*** Opening EXERCISE MATERIAL ***
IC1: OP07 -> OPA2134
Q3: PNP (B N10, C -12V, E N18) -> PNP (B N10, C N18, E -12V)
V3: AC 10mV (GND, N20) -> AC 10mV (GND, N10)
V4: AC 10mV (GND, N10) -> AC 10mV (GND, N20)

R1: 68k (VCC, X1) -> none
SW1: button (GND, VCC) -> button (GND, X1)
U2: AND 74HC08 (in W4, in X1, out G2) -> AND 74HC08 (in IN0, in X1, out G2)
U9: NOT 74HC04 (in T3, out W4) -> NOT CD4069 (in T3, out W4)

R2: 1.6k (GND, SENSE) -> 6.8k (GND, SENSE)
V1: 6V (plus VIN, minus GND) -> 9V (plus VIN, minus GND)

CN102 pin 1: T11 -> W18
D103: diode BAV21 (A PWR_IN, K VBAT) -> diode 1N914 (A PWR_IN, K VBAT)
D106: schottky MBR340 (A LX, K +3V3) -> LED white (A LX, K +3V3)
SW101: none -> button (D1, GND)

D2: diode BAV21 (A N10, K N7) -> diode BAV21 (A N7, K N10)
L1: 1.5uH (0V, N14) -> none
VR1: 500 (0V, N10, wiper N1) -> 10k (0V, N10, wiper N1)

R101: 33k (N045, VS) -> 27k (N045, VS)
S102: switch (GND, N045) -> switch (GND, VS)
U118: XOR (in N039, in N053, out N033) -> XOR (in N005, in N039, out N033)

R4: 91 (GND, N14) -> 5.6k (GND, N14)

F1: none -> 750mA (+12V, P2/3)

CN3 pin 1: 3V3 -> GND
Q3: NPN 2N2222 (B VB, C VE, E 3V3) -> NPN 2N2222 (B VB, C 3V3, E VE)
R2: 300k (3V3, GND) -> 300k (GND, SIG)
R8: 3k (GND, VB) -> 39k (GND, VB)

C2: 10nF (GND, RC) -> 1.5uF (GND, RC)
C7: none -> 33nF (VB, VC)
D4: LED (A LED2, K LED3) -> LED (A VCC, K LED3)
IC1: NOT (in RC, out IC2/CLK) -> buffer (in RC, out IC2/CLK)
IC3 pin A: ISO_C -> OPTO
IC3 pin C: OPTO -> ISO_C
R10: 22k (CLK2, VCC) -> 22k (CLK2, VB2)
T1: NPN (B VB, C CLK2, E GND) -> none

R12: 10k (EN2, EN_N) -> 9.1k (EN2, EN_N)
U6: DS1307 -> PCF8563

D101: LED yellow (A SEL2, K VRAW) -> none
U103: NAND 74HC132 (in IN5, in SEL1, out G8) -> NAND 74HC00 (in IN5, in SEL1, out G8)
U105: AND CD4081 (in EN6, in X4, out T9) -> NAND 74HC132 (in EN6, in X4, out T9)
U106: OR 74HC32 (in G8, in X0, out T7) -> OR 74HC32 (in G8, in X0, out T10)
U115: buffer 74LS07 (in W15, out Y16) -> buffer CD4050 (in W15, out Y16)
*** Closing EXERCISE MATERIAL ***
Your task is to retype the records precisely as they stand.

IC1: OP07 -> OPA2134
Q3: PNP (B N10, C -12V, E N18) -> PNP (B N10, C N18, E -12V)
V3: AC 10mV (GND, N20) -> AC 10mV (GND, N10)
V4: AC 10mV (GND, N10) -> AC 10mV (GND, N20)

R1: 68k (VCC, X1) -> none
SW1: button (GND, VCC) -> button (GND, X1)
U2: AND 74HC08 (in W4, in X1, out G2) -> AND 74HC08 (in IN0, in X1, out G2)
U9: NOT 74HC04 (in T3, out W4) -> NOT CD4069 (in T3, out W4)

R2: 1.6k (GND, SENSE) -> 6.8k (GND, SENSE)
V1: 6V (plus VIN, minus GND) -> 9V (plus VIN, minus GND)

CN102 pin 1: T11 -> W18
D103: diode BAV21 (A PWR_IN, K VBAT) -> diode 1N914 (A PWR_IN, K VBAT)
D106: schottky MBR340 (A LX, K +3V3) -> LED white (A LX, K +3V3)
SW101: none -> button (D1, GND)

D2: diode BAV21 (A N10, K N7) -> diode BAV21 (A N7, K N10)
L1: 1.5uH (0V, N14) -> none
VR1: 500 (0V, N10, wiper N1) -> 10k (0V, N10, wiper N1)

R101: 33k (N045, VS) -> 27k (N045, VS)
S102: switch (GND, N045) -> switch (GND, VS)
U118: XOR (in N039, in N053, out N033) -> XOR (in N005, in N039, out N033)

R4: 91 (GND, N14) -> 5.6k (GND, N14)

F1: none -> 750mA (+12V, P2/3)

CN3 pin 1: 3V3 -> GND
Q3: NPN 2N2222 (B VB, C VE, E 3V3) -> NPN 2N2222 (B VB, C 3V3, E VE)
R2: 300k (3V3, GND) -> 300k (GND, SIG)
R8: 3k (GND, VB) -> 39k (GND, VB)

C2: 10nF (GND, RC) -> 1.5uF (GND, RC)
C7: none -> 33nF (VB, VC)
D4: LED (A LED2, K LED3) -> LED (A VCC, K LED3)
IC1: NOT (in RC, out IC2/CLK) -> buffer (in RC, out IC2/CLK)
IC3 pin A: ISO_C -> OPTO
IC3 pin C: OPTO -> ISO_C
R10: 22k (CLK2, VCC) -> 22k (CLK2, VB2)
T1: NPN (B VB, C CLK2, E GND) -> none

R12: 10k (EN2, EN_N) -> 9.1k (EN2, EN_N)
U6: DS1307 -> PCF8563

D101: LED yellow (A SEL2, K VRAW) -> none
U103: NAND 74HC132 (in IN5, in SEL1, out G8) -> NAND 74HC00 (in IN5, in SEL1, out G8)
U105: AND CD4081 (in EN6, in X4, out T9) -> NAND 74HC132 (in EN6, in X4, out T9)
U106: OR 74HC32 (in G8, in X0, out T7) -> OR 74HC32 (in G8, in X0, out T10)
U115: buffer 74LS07 (in W15, out Y16) -> buffer CD4050 (in W15, out Y16)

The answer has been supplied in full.